Material for the task: Begin
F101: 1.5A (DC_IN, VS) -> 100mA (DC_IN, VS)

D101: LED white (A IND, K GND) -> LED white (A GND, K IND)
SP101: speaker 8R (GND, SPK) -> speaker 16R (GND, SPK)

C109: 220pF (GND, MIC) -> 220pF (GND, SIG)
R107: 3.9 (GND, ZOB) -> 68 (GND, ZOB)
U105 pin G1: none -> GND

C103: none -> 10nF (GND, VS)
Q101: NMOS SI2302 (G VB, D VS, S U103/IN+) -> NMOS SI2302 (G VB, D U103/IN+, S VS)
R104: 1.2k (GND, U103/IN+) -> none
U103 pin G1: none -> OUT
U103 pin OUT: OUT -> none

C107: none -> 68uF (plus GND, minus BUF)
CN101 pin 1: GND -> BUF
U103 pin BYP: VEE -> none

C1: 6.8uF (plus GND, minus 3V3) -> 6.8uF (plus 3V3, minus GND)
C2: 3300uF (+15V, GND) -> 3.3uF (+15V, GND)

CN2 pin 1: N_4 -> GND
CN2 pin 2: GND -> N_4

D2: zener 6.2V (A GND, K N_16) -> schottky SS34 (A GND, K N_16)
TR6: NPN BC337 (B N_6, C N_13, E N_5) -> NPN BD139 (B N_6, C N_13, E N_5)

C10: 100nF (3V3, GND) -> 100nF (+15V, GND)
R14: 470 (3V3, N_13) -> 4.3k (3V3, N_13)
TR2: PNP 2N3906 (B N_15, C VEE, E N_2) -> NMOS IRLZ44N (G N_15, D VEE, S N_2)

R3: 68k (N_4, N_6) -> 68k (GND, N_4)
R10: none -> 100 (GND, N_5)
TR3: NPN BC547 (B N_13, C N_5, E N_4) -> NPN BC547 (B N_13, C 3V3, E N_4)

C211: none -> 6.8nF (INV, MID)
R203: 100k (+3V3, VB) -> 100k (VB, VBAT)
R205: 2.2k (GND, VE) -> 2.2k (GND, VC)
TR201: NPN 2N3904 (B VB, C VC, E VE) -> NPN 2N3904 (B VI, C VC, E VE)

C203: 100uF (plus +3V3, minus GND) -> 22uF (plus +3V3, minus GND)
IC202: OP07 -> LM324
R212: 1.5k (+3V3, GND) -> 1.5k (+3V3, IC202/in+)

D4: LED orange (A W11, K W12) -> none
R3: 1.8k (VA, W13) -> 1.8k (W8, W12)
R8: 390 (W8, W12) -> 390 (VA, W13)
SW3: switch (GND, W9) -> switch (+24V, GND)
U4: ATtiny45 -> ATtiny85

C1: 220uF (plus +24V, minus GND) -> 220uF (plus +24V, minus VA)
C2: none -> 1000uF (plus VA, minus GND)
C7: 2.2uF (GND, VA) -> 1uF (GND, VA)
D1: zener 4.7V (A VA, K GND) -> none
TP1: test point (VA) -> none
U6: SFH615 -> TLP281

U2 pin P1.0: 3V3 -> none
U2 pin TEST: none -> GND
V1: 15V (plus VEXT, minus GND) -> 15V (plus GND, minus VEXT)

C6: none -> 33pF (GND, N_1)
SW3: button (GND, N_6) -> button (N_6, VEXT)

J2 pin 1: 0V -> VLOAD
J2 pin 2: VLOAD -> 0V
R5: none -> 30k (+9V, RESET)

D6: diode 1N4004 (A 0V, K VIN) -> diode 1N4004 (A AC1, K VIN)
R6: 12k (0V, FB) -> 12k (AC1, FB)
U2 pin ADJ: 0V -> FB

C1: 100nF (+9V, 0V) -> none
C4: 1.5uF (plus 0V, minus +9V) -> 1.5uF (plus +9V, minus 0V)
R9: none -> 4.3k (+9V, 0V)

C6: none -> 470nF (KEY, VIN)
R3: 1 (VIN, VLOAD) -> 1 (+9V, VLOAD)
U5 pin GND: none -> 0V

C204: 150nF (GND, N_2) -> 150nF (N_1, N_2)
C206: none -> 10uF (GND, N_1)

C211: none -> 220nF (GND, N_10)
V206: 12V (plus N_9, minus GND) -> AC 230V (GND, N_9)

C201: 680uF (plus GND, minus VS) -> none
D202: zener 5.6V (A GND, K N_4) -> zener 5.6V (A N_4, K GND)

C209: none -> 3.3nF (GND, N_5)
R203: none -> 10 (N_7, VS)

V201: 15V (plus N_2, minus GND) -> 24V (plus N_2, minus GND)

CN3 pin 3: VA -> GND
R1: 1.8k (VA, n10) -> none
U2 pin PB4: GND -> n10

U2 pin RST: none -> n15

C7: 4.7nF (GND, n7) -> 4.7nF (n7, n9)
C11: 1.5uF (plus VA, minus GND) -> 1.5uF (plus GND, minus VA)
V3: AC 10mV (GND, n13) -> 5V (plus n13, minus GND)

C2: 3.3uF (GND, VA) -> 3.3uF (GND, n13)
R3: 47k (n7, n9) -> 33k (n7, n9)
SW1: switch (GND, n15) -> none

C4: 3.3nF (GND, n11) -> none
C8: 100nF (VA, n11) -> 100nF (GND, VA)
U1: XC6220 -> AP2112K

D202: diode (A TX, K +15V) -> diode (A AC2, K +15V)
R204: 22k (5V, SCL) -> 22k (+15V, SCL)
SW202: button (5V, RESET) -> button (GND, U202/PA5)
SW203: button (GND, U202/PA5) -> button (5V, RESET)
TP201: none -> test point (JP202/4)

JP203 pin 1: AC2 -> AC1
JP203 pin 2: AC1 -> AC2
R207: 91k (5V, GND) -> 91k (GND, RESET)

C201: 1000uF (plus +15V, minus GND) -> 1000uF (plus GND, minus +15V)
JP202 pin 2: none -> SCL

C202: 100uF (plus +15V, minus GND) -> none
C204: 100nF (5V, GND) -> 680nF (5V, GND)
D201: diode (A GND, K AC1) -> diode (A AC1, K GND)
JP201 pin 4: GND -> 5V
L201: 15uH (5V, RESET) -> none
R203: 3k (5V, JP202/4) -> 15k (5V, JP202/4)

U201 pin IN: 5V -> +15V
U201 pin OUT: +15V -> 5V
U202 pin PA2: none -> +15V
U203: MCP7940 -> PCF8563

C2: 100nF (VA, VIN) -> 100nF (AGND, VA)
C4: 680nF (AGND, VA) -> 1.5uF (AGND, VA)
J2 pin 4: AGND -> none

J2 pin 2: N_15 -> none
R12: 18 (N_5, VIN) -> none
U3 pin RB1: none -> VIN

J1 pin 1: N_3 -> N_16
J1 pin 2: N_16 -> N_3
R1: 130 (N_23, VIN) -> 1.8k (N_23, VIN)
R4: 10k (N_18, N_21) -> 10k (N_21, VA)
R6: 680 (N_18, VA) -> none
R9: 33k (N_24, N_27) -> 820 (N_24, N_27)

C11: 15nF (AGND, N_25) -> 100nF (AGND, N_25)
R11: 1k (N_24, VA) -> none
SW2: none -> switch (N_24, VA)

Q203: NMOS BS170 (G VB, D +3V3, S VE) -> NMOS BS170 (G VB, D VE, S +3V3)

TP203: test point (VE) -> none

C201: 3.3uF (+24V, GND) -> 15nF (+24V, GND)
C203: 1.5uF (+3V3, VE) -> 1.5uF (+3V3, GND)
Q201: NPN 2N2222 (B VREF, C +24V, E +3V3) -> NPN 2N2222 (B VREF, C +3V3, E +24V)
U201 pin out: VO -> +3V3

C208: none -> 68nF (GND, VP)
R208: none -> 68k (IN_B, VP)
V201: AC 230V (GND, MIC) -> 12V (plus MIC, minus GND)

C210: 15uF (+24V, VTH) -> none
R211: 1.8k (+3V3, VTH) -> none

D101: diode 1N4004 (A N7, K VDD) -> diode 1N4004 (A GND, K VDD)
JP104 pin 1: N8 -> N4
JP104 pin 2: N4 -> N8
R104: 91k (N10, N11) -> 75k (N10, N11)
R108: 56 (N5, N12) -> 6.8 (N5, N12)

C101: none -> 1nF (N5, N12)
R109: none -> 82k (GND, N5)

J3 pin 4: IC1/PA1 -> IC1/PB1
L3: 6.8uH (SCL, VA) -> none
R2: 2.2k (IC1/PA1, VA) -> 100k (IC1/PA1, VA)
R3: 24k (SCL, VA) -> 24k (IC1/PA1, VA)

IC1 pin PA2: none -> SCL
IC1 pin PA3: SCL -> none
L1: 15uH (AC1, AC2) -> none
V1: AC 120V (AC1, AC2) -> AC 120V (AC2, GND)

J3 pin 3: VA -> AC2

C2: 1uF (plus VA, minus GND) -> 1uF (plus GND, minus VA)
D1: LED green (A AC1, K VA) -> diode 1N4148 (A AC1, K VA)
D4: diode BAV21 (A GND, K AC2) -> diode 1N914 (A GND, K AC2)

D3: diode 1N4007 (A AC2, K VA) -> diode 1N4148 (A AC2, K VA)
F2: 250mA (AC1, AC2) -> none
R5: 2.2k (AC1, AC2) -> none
Material for the task: End
### Work to complete
Using the entries shown above, reproduce verbatim the lines from the line bearing "R3: 1.8k (VA, W13) -> 1.8k (W8, W12)" to the line bearing "JP203 pin 2: AC1 -> AC2", inclusive.

### Expected output
R3: 1.8k (VA, W13) -> 1.8k (W8, W12)
R8: 390 (W8, W12) -> 390 (VA, W13)
SW3: switch (GND, W9) -> switch (+24V, GND)
U4: ATtiny45 -> ATtiny85

C1: 220uF (plus +24V, minus GND) -> 220uF (plus +24V, minus VA)
C2: none -> 1000uF (plus VA, minus GND)
C7: 2.2uF (GND, VA) -> 1uF (GND, VA)
D1: zener 4.7V (A VA, K GND) -> none
TP1: test point (VA) -> none
U6: SFH615 -> TLP281

U2 pin P1.0: 3V3 -> none
U2 pin TEST: none -> GND
V1: 15V (plus VEXT, minus GND) -> 15V (plus GND, minus VEXT)

C6: none -> 33pF (GND, N_1)
SW3: button (GND, N_6) -> button (N_6, VEXT)

J2 pin 1: 0V -> VLOAD
J2 pin 2: VLOAD -> 0V
R5: none -> 30k (+9V, RESET)

D6: diode 1N4004 (A 0V, K VIN) -> diode 1N4004 (A AC1, K VIN)
R6: 12k (0V, FB) -> 12k (AC1, FB)
U2 pin ADJ: 0V -> FB

C1: 100nF (+9V, 0V) -> none
C4: 1.5uF (plus 0V, minus +9V) -> 1.5uF (plus +9V, minus 0V)
R9: none -> 4.3k (+9V, 0V)

C6: none -> 470nF (KEY, VIN)
R3: 1 (VIN, VLOAD) -> 1 (+9V, VLOAD)
U5 pin GND: none -> 0V

C204: 150nF (GND, N_2) -> 150nF (N_1, N_2)
C206: none -> 10uF (GND, N_1)

C211: none -> 220nF (GND, N_10)
V206: 12V (plus N_9, minus GND) -> AC 230V (GND, N_9)

C201: 680uF (plus GND, minus VS) -> none
D202: zener 5.6V (A GND, K N_4) -> zener 5.6V (A N_4, K GND)

C209: none -> 3.3nF (GND, N_5)
R203: none -> 10 (N_7, VS)

V201: 15V (plus N_2, minus GND) -> 24V (plus N_2, minus GND)

CN3 pin 3: VA -> GND
R1: 1.8k (VA, n10) -> none
U2 pin PB4: GND -> n10

U2 pin RST: none -> n15

C7: 4.7nF (GND, n7) -> 4.7nF (n7, n9)
C11: 1.5uF (plus VA, minus GND) -> 1.5uF (plus GND, minus VA)
V3: AC 10mV (GND, n13) -> 5V (plus n13, minus GND)

C2: 3.3uF (GND, VA) -> 3.3uF (GND, n13)
R3: 47k (n7, n9) -> 33k (n7, n9)
SW1: switch (GND, n15) -> none

C4: 3.3nF (GND, n11) -> none
C8: 100nF (VA, n11) -> 100nF (GND, VA)
U1: XC6220 -> AP2112K

D202: diode (A TX, K +15V) -> diode (A AC2, K +15V)
R204: 22k (5V, SCL) -> 22k (+15V, SCL)
SW202: button (5V, RESET) -> button (GND, U202/PA5)
SW203: button (GND, U202/PA5) -> button (5V, RESET)
TP201: none -> test point (JP202/4)

JP203 pin 1: AC2 -> AC1
JP203 pin 2: AC1 -> AC2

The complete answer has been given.